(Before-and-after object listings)

··········

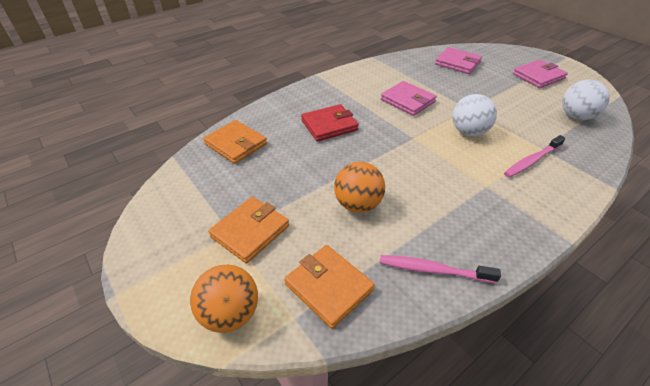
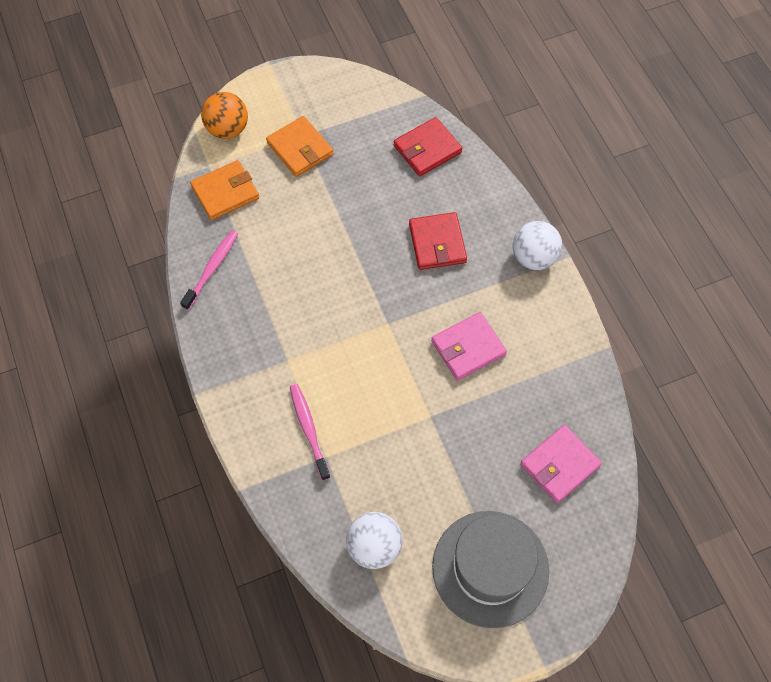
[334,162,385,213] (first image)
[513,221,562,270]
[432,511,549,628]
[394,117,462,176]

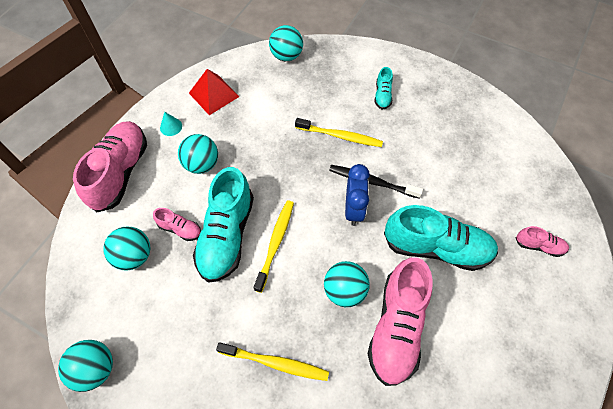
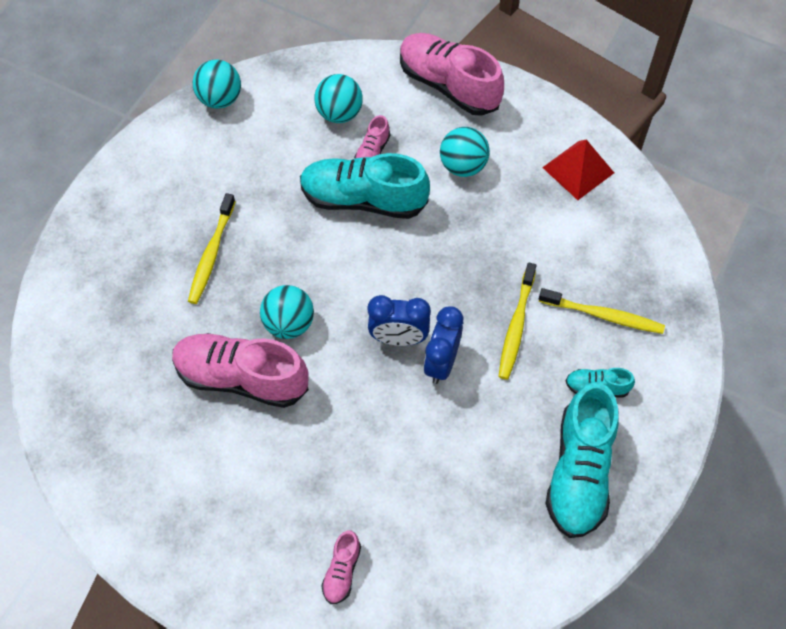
[160,112,182,136] (first image)
[269,25,303,61] (first image)
[539,288,665,334]
[546,383,619,538]
[423,306,463,384]
[400,33,504,116]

··········

• [Exercise objective]: Wherever the word "image" turns up in a line of the entries above, copy that line.

• [Finished exercise]:
[334,162,385,213] (first image)
[160,112,182,136] (first image)
[269,25,303,61] (first image)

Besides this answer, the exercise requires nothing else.